■ **What the task requires**: Pull out of the data below the stretch of lines bounded by the one containing "C7: none -> 1nF (COM, W22)" and the one containing "R2: 1.5k (G4, G9) -> 1.5k (G9, GND)", both bounds included, unchanged.

■ **Material for this task**:
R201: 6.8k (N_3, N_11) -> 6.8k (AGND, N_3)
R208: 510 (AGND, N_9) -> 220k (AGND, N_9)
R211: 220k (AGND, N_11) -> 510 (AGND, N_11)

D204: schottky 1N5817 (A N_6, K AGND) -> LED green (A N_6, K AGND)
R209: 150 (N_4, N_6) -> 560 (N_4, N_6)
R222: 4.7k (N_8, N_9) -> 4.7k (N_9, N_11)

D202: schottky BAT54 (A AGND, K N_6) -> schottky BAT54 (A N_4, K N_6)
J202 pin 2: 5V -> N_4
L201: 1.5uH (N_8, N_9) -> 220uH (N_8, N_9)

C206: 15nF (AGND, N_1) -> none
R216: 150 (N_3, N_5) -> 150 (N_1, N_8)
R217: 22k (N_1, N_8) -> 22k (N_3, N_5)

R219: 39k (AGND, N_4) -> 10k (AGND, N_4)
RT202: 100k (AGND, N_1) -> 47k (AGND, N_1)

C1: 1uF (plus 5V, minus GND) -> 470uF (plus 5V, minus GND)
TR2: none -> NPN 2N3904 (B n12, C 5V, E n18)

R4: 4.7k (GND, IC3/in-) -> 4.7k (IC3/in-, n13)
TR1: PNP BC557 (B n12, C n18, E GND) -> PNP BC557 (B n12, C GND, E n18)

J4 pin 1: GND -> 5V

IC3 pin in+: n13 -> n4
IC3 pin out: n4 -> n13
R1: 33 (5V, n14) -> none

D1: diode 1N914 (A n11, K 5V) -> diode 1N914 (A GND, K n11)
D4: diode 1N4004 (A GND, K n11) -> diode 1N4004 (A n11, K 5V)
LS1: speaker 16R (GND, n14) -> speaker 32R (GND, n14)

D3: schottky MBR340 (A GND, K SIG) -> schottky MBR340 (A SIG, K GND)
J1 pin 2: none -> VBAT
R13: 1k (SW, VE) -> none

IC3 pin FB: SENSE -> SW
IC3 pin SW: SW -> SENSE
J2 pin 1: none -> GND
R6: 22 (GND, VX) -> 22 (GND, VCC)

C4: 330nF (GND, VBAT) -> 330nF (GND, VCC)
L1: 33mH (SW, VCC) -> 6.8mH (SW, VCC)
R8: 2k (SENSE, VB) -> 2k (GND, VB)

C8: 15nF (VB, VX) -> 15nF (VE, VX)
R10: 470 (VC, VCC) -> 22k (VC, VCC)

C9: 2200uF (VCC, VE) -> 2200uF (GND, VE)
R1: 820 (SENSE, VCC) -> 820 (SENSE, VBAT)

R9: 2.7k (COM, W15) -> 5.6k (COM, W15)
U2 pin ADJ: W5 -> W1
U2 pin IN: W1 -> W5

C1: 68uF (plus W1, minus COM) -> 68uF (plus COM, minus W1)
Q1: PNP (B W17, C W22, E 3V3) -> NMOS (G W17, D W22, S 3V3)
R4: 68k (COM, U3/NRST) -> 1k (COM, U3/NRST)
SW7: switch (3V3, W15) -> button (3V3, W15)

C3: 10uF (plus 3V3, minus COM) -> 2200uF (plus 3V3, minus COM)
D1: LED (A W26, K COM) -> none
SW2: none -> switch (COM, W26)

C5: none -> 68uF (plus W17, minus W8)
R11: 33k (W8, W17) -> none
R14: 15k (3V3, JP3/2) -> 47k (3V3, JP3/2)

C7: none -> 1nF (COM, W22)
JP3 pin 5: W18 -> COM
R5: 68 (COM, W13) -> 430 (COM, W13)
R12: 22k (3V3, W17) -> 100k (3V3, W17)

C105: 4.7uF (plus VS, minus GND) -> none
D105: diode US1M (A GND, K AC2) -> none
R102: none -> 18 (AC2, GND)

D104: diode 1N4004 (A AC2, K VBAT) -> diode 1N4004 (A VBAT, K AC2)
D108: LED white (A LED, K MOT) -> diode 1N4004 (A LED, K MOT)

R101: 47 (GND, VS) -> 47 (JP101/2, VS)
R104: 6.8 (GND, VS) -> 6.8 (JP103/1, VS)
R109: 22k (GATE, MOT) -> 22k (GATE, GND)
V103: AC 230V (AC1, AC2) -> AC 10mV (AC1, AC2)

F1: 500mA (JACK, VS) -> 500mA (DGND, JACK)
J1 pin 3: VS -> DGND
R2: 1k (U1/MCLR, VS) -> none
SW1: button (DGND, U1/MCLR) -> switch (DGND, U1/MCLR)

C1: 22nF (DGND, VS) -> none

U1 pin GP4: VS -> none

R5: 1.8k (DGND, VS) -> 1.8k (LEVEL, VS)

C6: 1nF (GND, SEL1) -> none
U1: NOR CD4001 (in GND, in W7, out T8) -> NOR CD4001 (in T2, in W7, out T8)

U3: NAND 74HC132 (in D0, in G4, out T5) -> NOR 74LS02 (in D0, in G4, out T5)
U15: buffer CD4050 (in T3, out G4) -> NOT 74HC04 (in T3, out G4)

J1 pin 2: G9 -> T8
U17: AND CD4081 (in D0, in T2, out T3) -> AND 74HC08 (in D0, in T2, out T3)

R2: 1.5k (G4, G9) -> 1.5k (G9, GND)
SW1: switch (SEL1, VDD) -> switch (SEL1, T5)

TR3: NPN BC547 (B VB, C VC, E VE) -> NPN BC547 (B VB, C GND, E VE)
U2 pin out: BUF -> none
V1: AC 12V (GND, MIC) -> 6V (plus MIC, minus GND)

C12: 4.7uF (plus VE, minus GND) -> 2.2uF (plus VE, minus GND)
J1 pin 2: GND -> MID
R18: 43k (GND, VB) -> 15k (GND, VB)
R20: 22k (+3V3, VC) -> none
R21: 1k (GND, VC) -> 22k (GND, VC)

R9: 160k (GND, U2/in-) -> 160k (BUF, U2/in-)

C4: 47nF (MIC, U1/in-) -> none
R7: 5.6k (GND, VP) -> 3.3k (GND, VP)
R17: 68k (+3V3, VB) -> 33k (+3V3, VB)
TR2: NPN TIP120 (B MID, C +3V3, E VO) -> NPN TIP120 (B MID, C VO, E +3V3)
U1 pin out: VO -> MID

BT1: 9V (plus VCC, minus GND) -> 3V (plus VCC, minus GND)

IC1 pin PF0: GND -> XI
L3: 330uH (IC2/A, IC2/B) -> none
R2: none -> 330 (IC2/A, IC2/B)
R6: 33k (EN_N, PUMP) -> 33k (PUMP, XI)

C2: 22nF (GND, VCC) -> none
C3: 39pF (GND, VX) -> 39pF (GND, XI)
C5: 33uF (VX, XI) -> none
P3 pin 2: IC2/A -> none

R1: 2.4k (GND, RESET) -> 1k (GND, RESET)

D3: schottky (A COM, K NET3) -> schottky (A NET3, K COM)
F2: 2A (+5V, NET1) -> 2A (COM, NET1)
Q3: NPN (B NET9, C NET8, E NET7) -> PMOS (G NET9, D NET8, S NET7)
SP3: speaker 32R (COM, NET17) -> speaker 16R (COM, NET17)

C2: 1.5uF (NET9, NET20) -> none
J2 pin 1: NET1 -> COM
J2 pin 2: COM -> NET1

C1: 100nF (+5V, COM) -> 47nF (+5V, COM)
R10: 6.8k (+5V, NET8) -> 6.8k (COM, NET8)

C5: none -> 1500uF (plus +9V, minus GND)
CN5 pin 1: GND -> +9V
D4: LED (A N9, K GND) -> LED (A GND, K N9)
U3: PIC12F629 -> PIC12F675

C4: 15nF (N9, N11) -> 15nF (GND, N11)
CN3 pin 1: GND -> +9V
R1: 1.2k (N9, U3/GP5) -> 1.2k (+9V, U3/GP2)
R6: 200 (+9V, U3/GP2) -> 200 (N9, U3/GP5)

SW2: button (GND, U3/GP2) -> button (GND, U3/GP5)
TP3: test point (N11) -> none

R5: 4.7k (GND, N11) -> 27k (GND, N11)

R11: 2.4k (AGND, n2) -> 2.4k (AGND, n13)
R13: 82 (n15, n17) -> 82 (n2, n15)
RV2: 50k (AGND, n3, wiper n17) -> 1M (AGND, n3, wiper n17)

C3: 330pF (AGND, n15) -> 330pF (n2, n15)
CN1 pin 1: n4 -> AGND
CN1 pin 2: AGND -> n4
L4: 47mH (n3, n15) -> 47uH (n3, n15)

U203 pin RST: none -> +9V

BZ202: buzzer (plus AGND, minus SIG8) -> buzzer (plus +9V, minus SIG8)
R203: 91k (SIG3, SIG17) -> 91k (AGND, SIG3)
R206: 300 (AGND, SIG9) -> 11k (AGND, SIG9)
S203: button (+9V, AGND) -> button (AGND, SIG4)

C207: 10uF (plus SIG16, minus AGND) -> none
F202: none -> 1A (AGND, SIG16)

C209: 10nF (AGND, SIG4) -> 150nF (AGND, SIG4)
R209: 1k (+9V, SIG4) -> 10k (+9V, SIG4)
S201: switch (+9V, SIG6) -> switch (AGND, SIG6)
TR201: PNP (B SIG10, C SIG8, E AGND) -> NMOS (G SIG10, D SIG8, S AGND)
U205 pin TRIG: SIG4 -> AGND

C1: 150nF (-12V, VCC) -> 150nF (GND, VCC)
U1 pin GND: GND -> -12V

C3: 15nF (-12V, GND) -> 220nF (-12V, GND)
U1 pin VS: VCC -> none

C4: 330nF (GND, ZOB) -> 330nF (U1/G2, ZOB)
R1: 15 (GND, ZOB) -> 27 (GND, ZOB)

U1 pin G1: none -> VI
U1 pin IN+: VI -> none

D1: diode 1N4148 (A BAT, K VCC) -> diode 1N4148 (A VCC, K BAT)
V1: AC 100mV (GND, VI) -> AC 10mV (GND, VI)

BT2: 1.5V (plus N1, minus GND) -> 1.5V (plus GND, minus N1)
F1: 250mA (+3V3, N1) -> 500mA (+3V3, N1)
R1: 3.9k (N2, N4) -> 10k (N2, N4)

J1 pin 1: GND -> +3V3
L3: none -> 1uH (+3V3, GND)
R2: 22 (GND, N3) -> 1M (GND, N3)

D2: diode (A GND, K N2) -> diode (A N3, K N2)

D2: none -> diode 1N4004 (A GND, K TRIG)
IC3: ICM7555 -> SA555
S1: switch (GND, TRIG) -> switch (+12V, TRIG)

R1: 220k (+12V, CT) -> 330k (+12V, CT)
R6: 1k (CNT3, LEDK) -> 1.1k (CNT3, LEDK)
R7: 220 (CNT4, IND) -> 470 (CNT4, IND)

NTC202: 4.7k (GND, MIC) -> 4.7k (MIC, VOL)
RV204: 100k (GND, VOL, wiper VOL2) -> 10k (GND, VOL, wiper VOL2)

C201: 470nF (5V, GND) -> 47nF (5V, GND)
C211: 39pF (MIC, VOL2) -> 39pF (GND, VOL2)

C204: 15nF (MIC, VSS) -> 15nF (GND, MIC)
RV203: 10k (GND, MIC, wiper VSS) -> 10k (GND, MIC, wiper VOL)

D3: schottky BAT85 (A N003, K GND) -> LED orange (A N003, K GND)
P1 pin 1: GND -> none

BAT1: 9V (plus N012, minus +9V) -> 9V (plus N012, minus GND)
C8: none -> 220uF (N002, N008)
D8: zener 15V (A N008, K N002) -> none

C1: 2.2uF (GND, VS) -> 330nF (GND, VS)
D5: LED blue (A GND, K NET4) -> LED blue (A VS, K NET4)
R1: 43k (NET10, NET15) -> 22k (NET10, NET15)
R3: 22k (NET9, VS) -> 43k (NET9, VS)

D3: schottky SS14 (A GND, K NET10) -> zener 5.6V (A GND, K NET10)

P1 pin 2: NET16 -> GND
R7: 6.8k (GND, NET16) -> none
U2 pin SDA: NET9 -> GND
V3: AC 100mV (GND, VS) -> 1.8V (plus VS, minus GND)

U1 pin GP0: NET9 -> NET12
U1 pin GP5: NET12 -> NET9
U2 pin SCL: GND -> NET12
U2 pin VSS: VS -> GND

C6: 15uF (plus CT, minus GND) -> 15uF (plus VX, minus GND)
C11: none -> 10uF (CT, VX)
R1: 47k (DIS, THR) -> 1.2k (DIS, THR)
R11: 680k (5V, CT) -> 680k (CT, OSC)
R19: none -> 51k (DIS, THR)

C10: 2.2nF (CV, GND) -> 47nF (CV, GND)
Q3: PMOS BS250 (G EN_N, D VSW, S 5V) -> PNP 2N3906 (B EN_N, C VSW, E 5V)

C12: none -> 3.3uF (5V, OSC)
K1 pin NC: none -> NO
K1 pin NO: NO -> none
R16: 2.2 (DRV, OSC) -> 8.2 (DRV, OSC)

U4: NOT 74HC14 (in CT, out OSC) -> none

■ **Written answer**:
C7: none -> 1nF (COM, W22)
JP3 pin 5: W18 -> COM
R5: 68 (COM, W13) -> 430 (COM, W13)
R12: 22k (3V3, W17) -> 100k (3V3, W17)

C105: 4.7uF (plus VS, minus GND) -> none
D105: diode US1M (A GND, K AC2) -> none
R102: none -> 18 (AC2, GND)

D104: diode 1N4004 (A AC2, K VBAT) -> diode 1N4004 (A VBAT, K AC2)
D108: LED white (A LED, K MOT) -> diode 1N4004 (A LED, K MOT)

R101: 47 (GND, VS) -> 47 (JP101/2, VS)
R104: 6.8 (GND, VS) -> 6.8 (JP103/1, VS)
R109: 22k (GATE, MOT) -> 22k (GATE, GND)
V103: AC 230V (AC1, AC2) -> AC 10mV (AC1, AC2)

F1: 500mA (JACK, VS) -> 500mA (DGND, JACK)
J1 pin 3: VS -> DGND
R2: 1k (U1/MCLR, VS) -> none
SW1: button (DGND, U1/MCLR) -> switch (DGND, U1/MCLR)

C1: 22nF (DGND, VS) -> none

U1 pin GP4: VS -> none

R5: 1.8k (DGND, VS) -> 1.8k (LEVEL, VS)

C6: 1nF (GND, SEL1) -> none
U1: NOR CD4001 (in GND, in W7, out T8) -> NOR CD4001 (in T2, in W7, out T8)

U3: NAND 74HC132 (in D0, in G4, out T5) -> NOR 74LS02 (in D0, in G4, out T5)
U15: buffer CD4050 (in T3, out G4) -> NOT 74HC04 (in T3, out G4)

J1 pin 2: G9 -> T8
U17: AND CD4081 (in D0, in T2, out T3) -> AND 74HC08 (in D0, in T2, out T3)

R2: 1.5k (G4, G9) -> 1.5k (G9, GND)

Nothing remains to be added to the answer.